▼▼▼

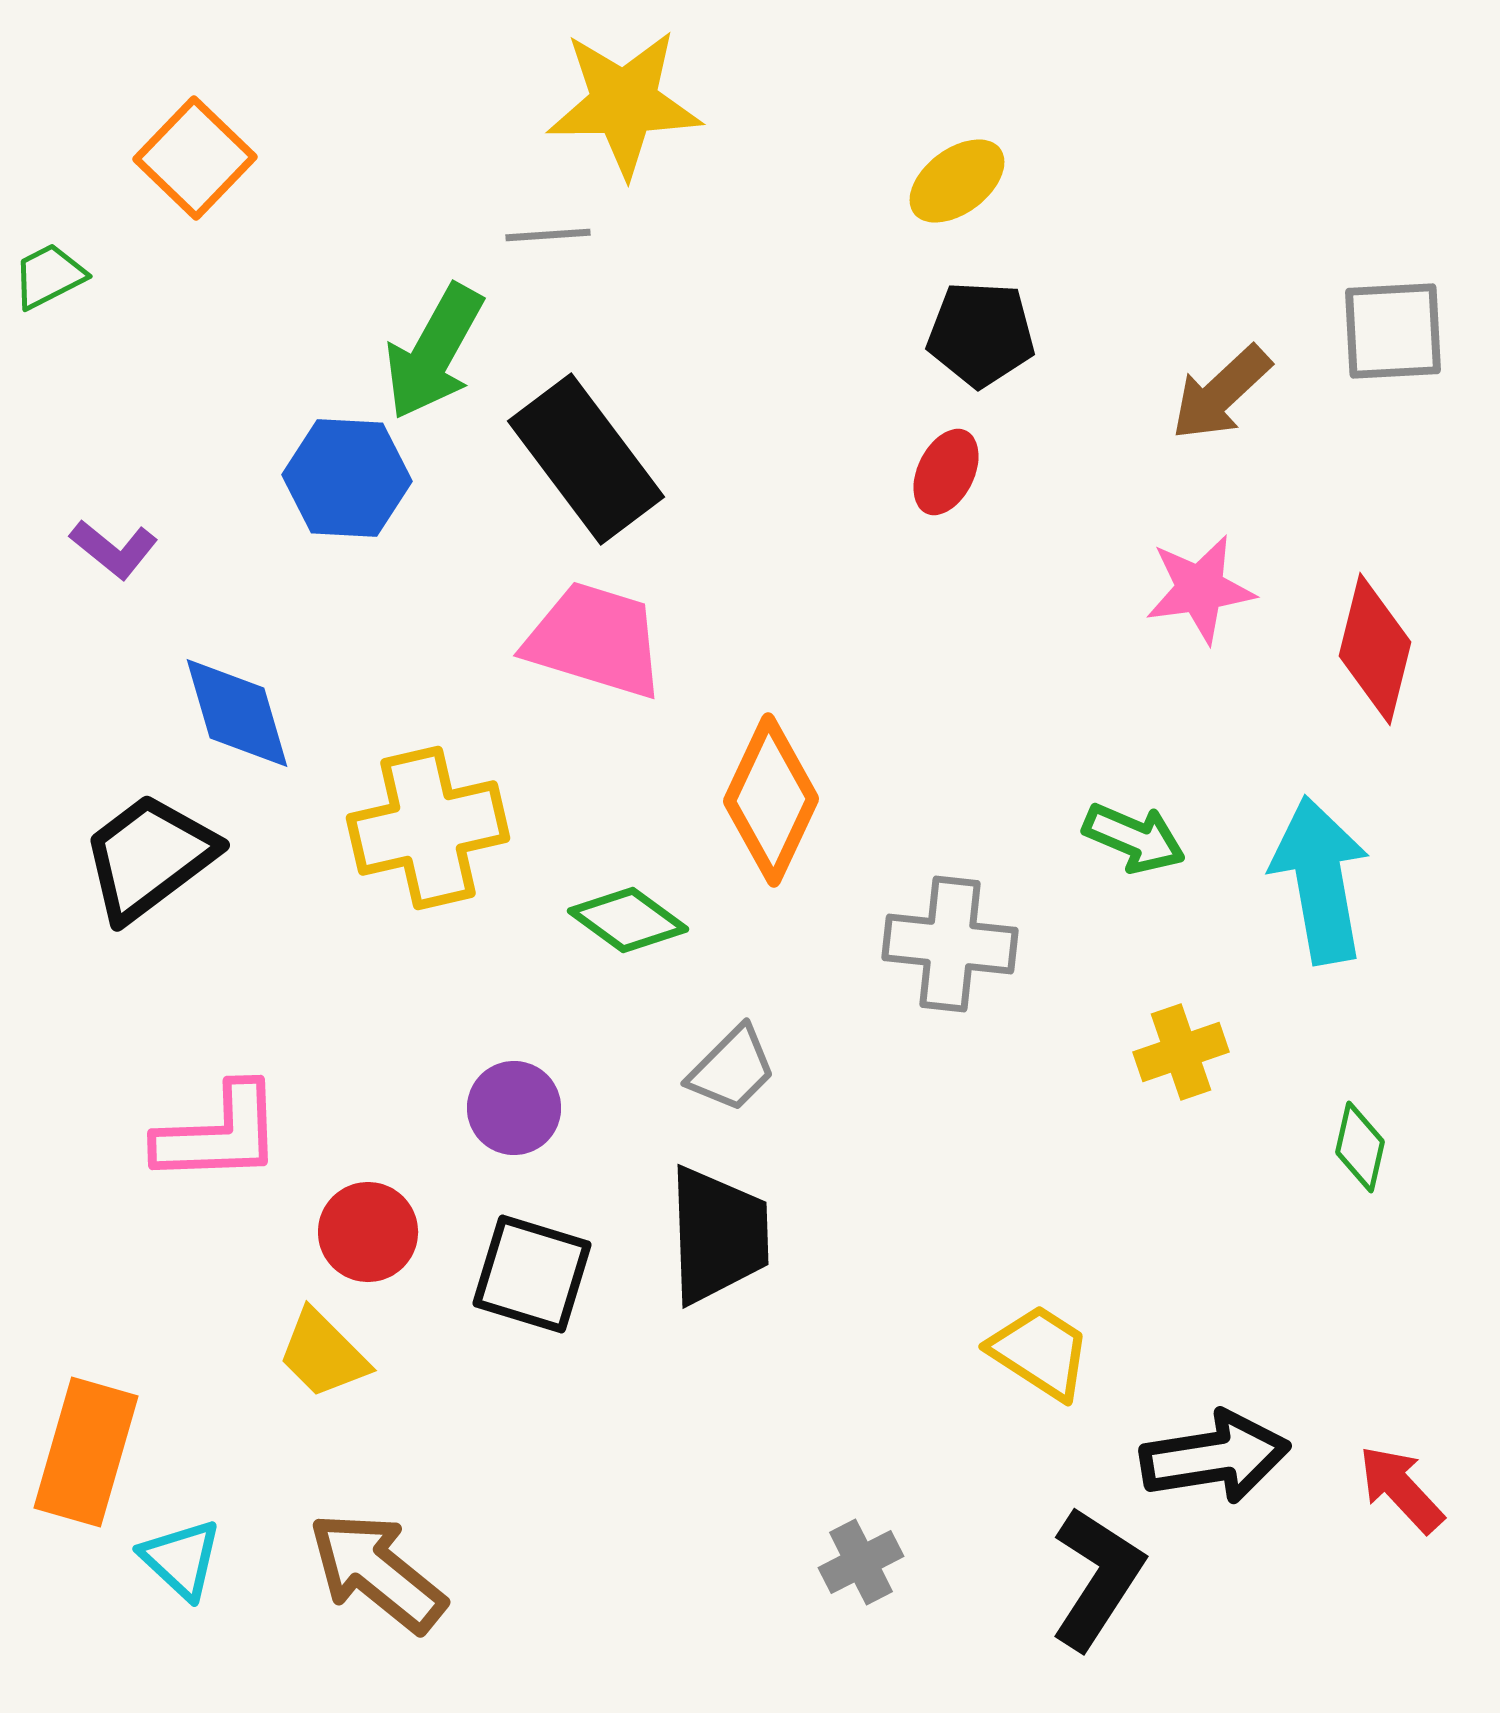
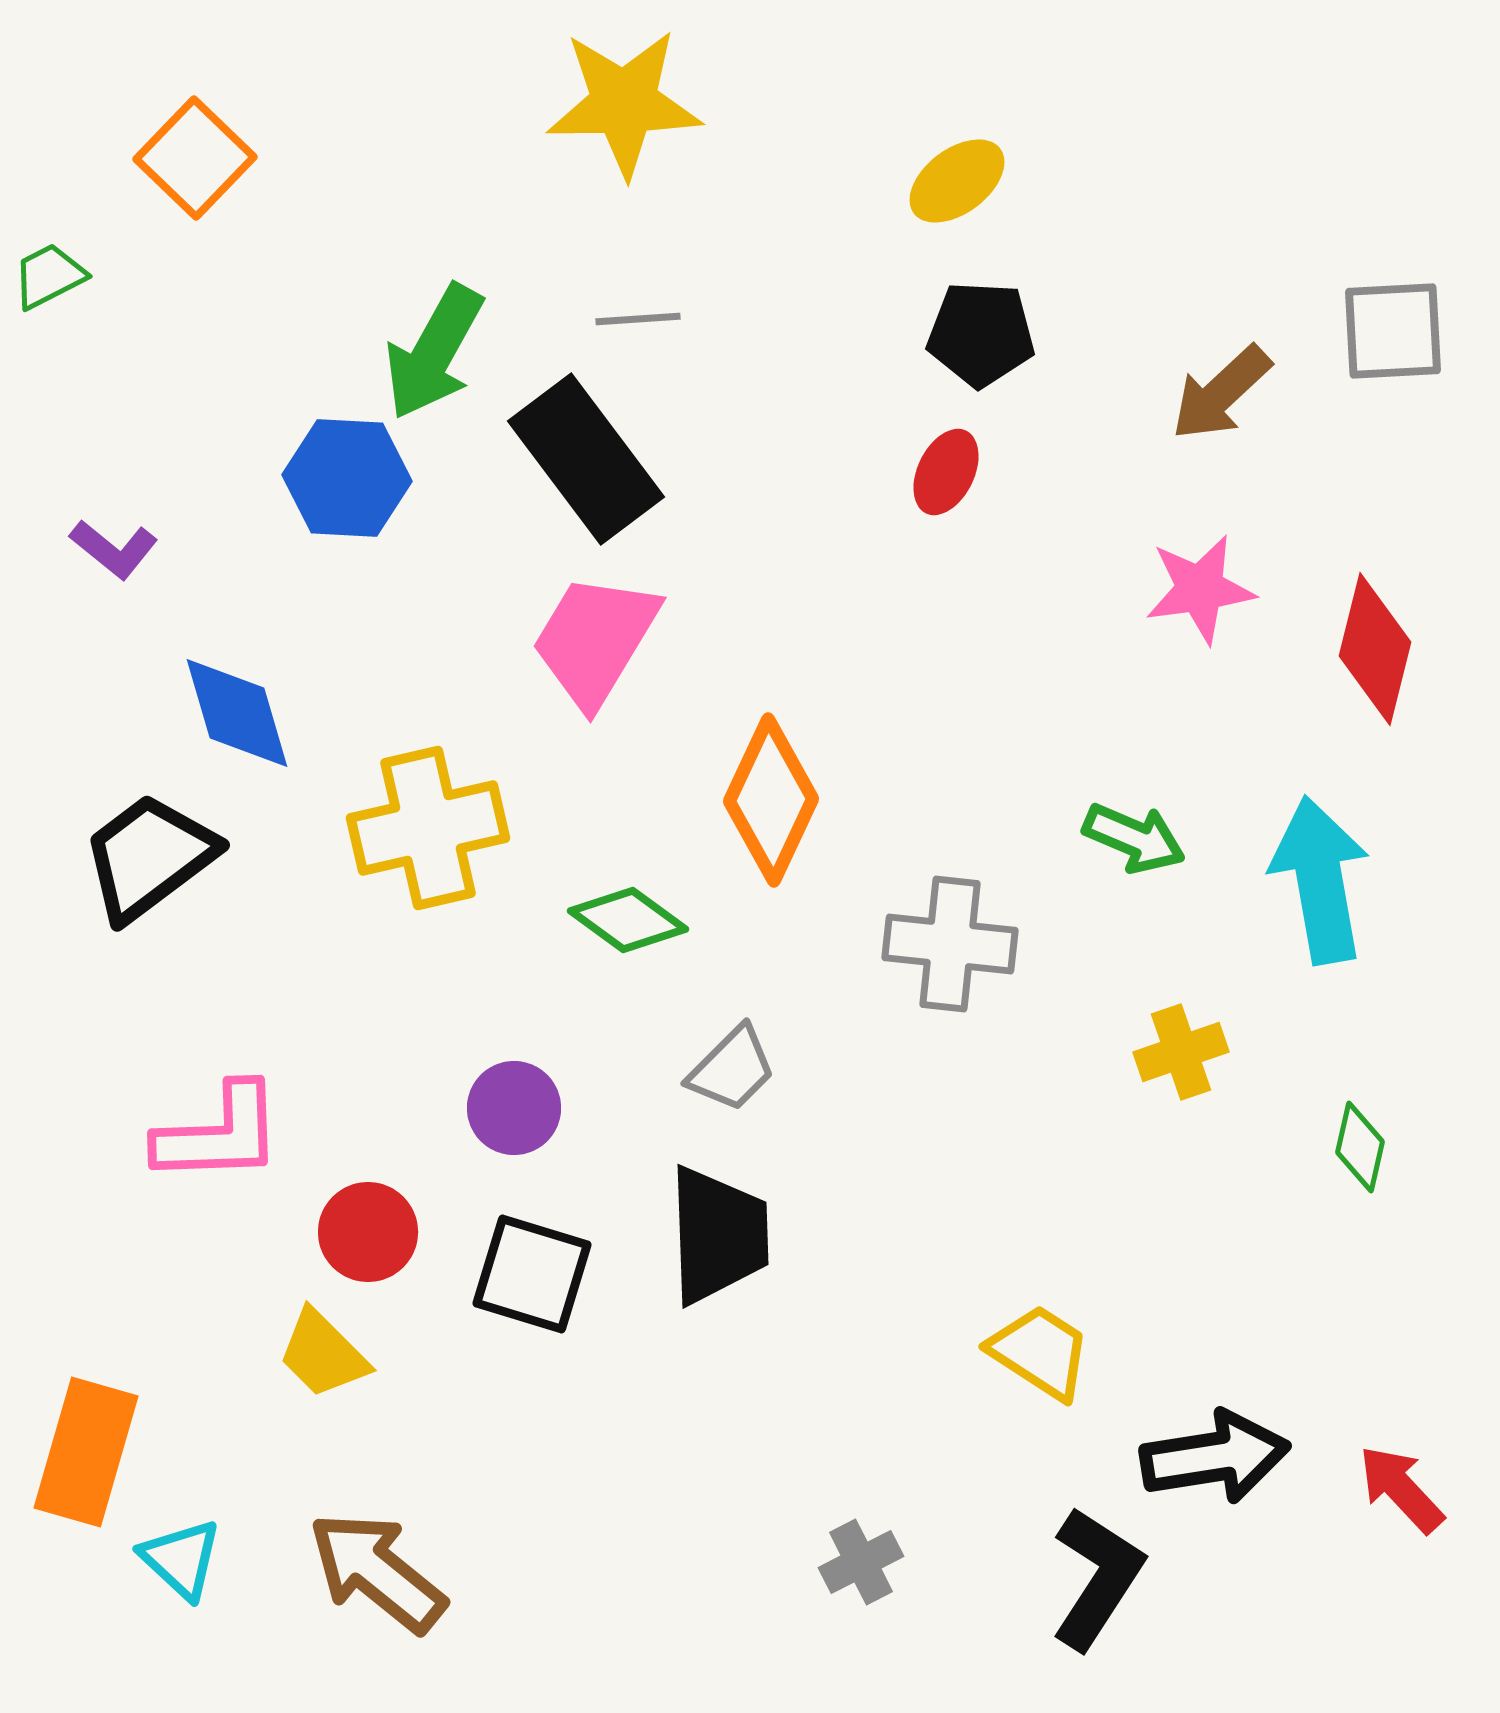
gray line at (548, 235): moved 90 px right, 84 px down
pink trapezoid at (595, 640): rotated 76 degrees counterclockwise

▲▲▲
▼▼▼

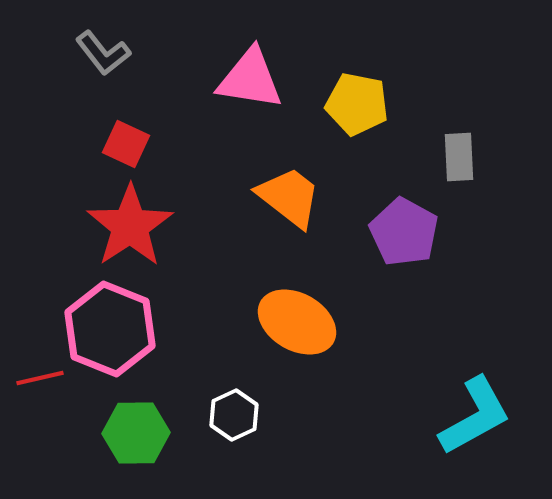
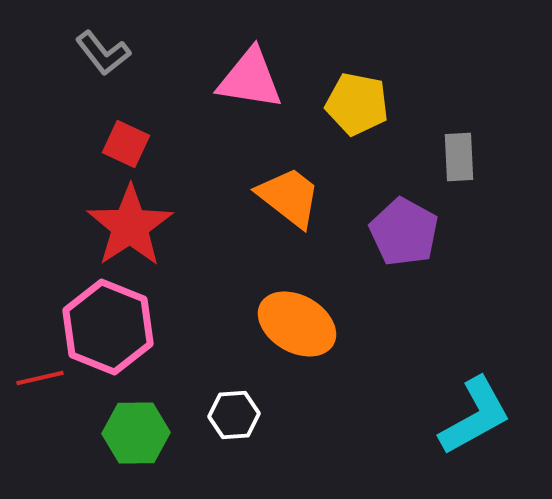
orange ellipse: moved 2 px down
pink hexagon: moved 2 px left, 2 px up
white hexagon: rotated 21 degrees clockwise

▲▲▲

• Exercise instructions
From the entries above, give again exactly the lines running from the line with "gray line at" to the line with "pink trapezoid at"; include both of those lines.

• Exercise response
gray line at (548, 235): moved 90 px right, 84 px down
pink trapezoid at (595, 640): rotated 76 degrees counterclockwise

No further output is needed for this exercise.